___ Given records ___

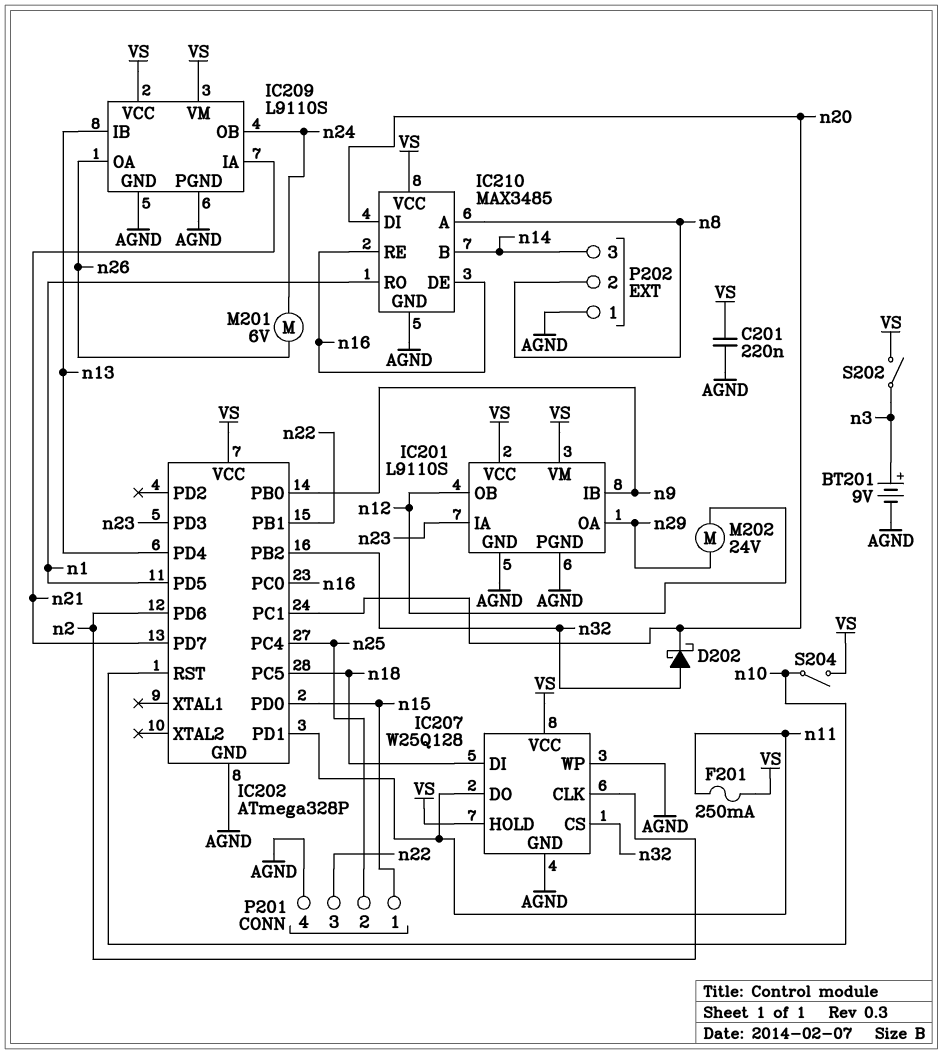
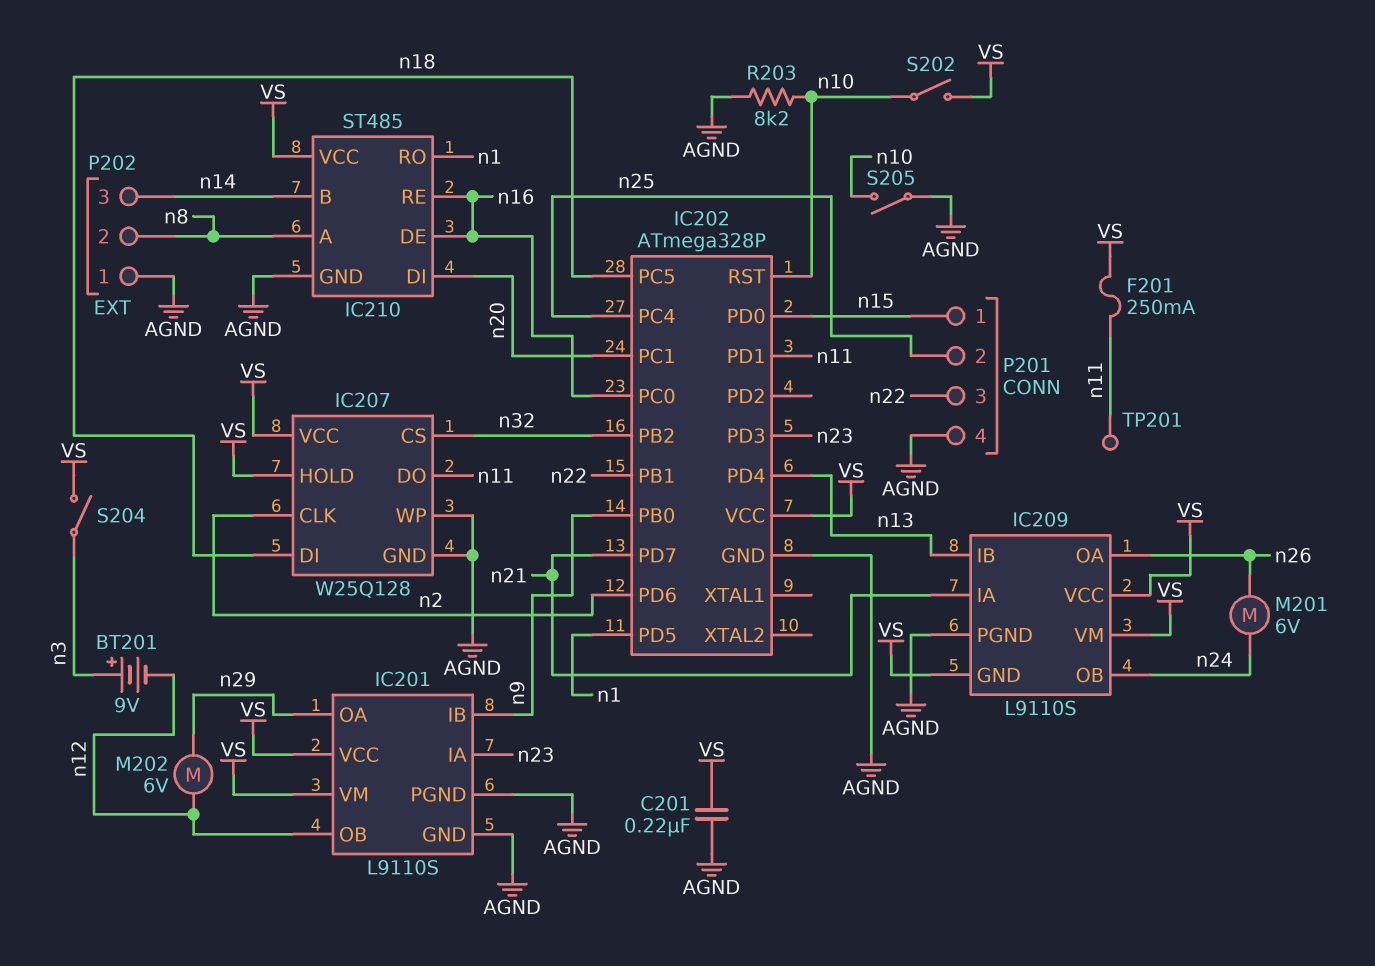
BT201: 9V (plus n3, minus AGND) -> 9V (plus n3, minus n12)
D202: schottky (A n32, K n20) -> none
IC209 pin GND: AGND -> VS
IC210: MAX3485 -> ST485
M202: motor 24V (n12, n29) -> motor 6V (n12, n29)
R203: none -> 8.2k (AGND, n10)
S202: switch (VS, n3) -> switch (VS, n10)
S204: switch (VS, n10) -> switch (VS, n3)
S205: none -> switch (AGND, n10)
TP201: none -> test point (n11)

___

Task prompt: Read the records above. Show each line that has the string "AGND".

Task result:
BT201: 9V (plus n3, minus AGND) -> 9V (plus n3, minus n12)
IC209 pin GND: AGND -> VS
R203: none -> 8.2k (AGND, n10)
S205: none -> switch (AGND, n10)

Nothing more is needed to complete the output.